- **TASK GOAL**:
Give back the records that follow exactly, images excluded.

[ENTRIES PROVIDED Boundary: Start]

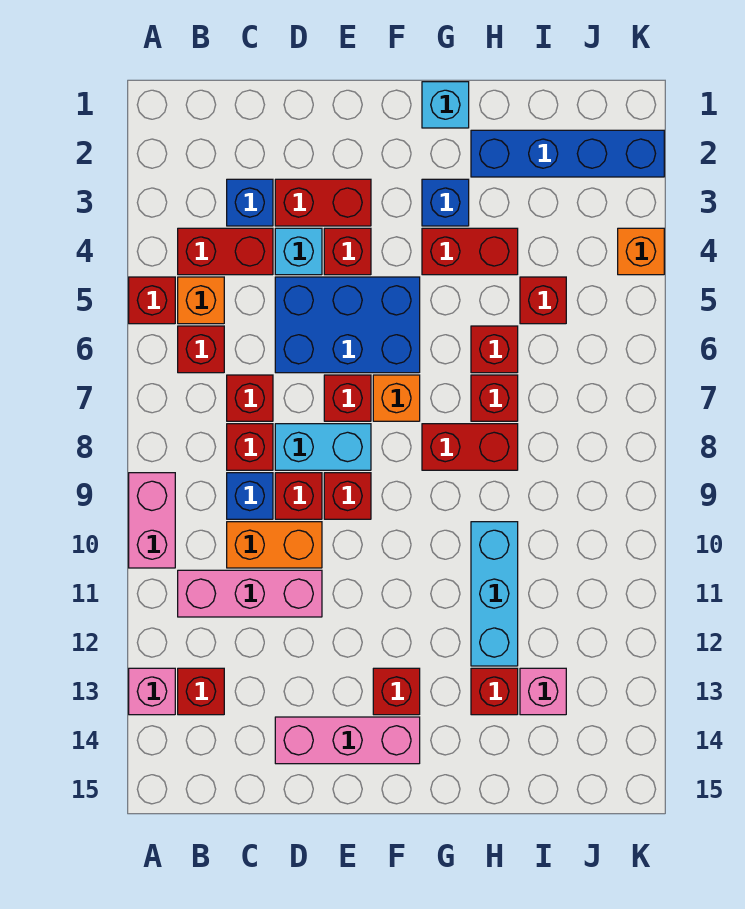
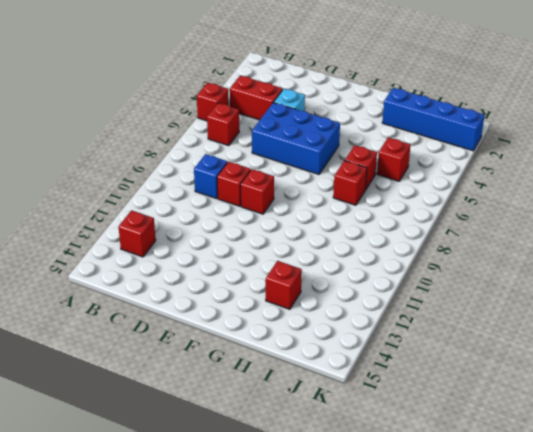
none -> pink brick A9:A10 level 1
none -> pink brick A13 level 1
none -> orange brick B5 level 1
none -> pink brick B11:D11 level 1

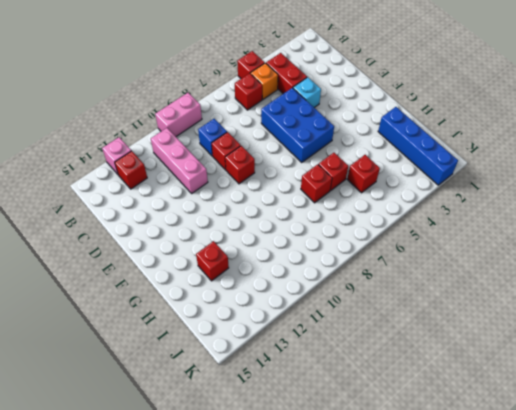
none -> blue brick C3 level 1
none -> red brick C7 level 1
none -> red brick C8 level 1
none -> orange brick C10:D10 level 1

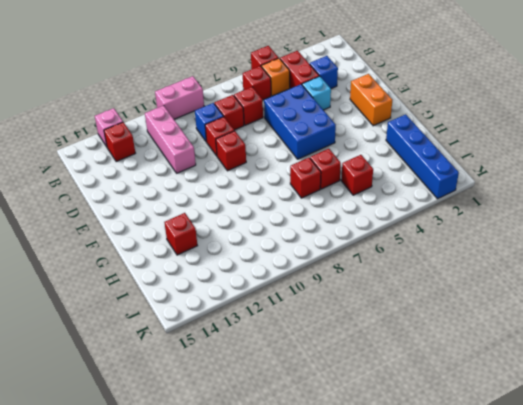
orange brick E2:F2 level 1 -> orange brick C10:D10 level 1
none -> red brick D3:E3 level 1
none -> cyan brick D8:E8 level 1
none -> pink brick D14:F14 level 1
none -> red brick E4 level 1

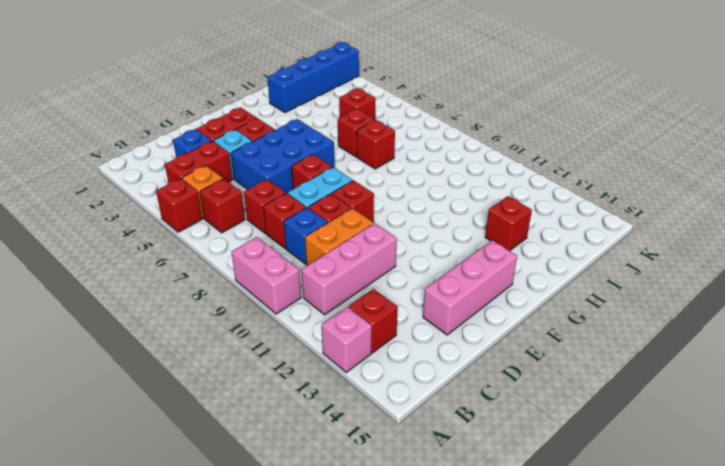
none -> orange brick F7 level 1
none -> red brick F13 level 1
none -> cyan brick G1 level 1
none -> blue brick G3 level 1

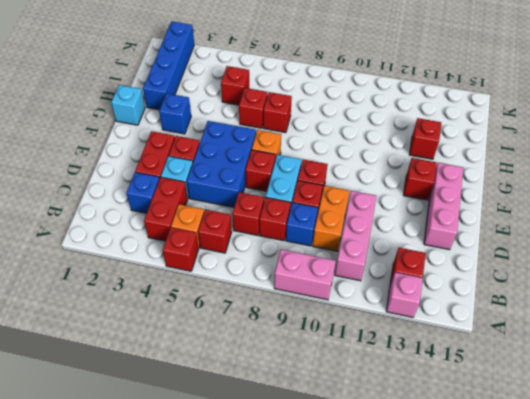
none -> red brick G4:H4 level 1
none -> red brick G8:H8 level 1
none -> cyan brick H10:H12 level 1
none -> pink brick I13 level 1

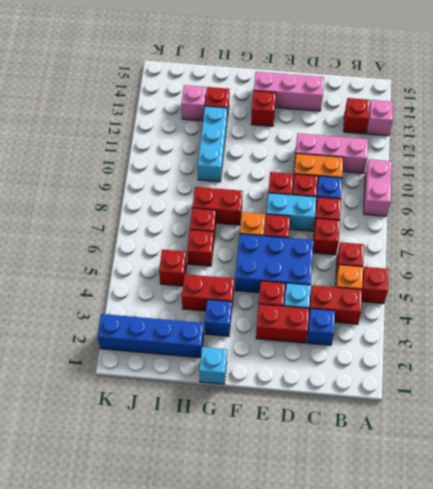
none -> orange brick K4 level 1

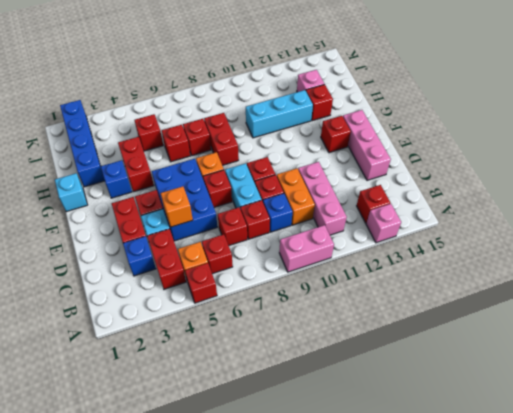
orange brick D5 level 2 -> orange brick K4 level 1

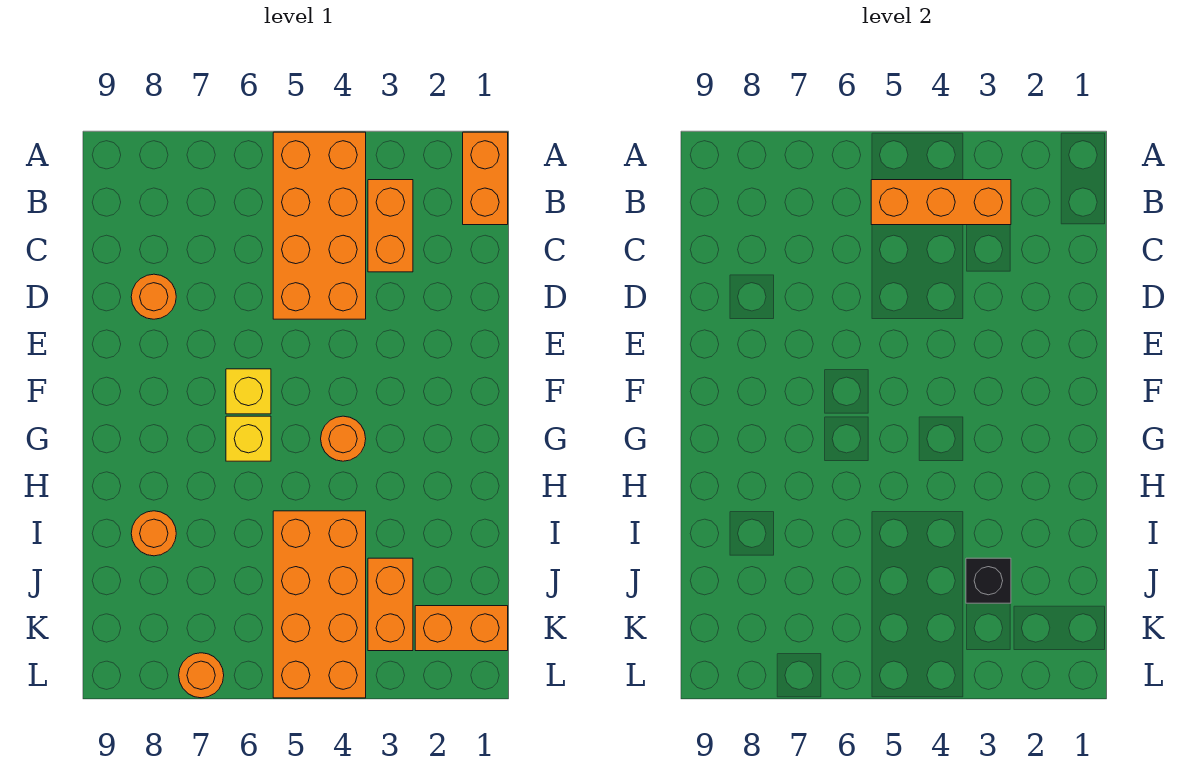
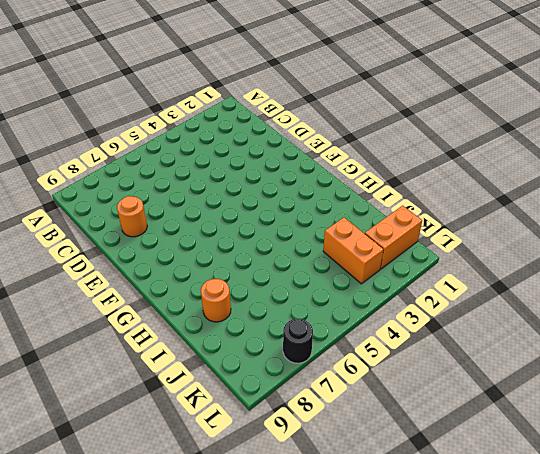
black round brick L7 level 1 -> orange round brick L7 level 1
none -> orange brick A1:B1 level 1
none -> orange brick A4:D5 level 1
none -> orange brick B3:C3 level 1

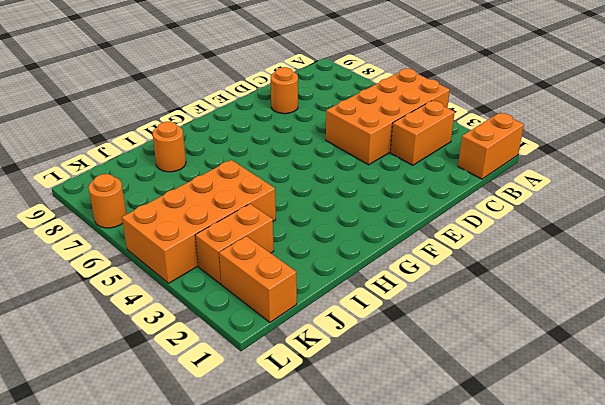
none -> yellow brick F6 level 1
none -> orange round brick G4 level 1
none -> yellow brick G6 level 1

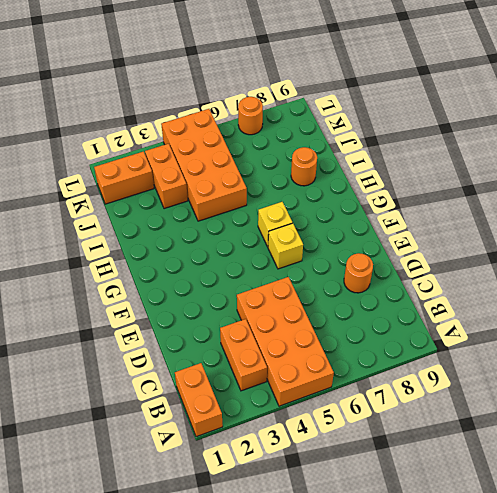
none -> orange round brick G4 level 1
none -> orange brick B3:B5 level 2
none -> black brick J3 level 2

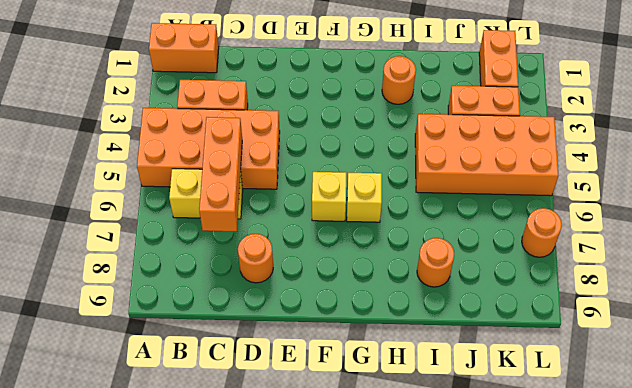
yellow brick B6:C6 level 1 -> none
orange brick C5:C7 level 2 -> orange brick B3:B5 level 2
orange round brick H2 level 1 -> orange round brick G4 level 1
none -> black brick J3 level 2

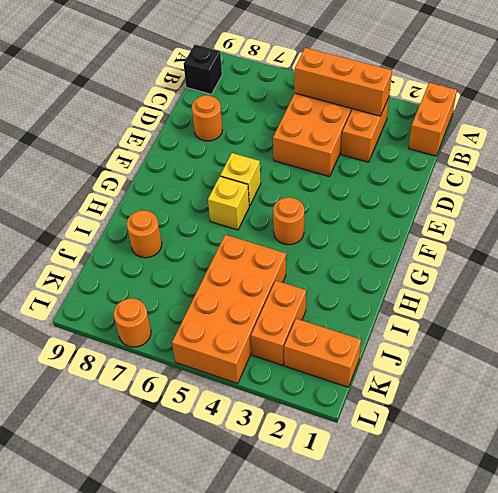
black brick B9 level 1 -> black brick J3 level 2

[ENTRIES PROVIDED Boundary: End]

- **ANSWER TO THIS PROBLEM**:
none -> pink brick A9:A10 level 1
none -> pink brick A13 level 1
none -> orange brick B5 level 1
none -> pink brick B11:D11 level 1

none -> blue brick C3 level 1
none -> red brick C7 level 1
none -> red brick C8 level 1
none -> orange brick C10:D10 level 1

orange brick E2:F2 level 1 -> orange brick C10:D10 level 1
none -> red brick D3:E3 level 1
none -> cyan brick D8:E8 level 1
none -> pink brick D14:F14 level 1
none -> red brick E4 level 1

none -> orange brick F7 level 1
none -> red brick F13 level 1
none -> cyan brick G1 level 1
none -> blue brick G3 level 1

none -> red brick G4:H4 level 1
none -> red brick G8:H8 level 1
none -> cyan brick H10:H12 level 1
none -> pink brick I13 level 1

none -> orange brick K4 level 1

orange brick D5 level 2 -> orange brick K4 level 1

black round brick L7 level 1 -> orange round brick L7 level 1
none -> orange brick A1:B1 level 1
none -> orange brick A4:D5 level 1
none -> orange brick B3:C3 level 1

none -> yellow brick F6 level 1
none -> orange round brick G4 level 1
none -> yellow brick G6 level 1

none -> orange round brick G4 level 1
none -> orange brick B3:B5 level 2
none -> black brick J3 level 2

yellow brick B6:C6 level 1 -> none
orange brick C5:C7 level 2 -> orange brick B3:B5 level 2
orange round brick H2 level 1 -> orange round brick G4 level 1
none -> black brick J3 level 2

black brick B9 level 1 -> black brick J3 level 2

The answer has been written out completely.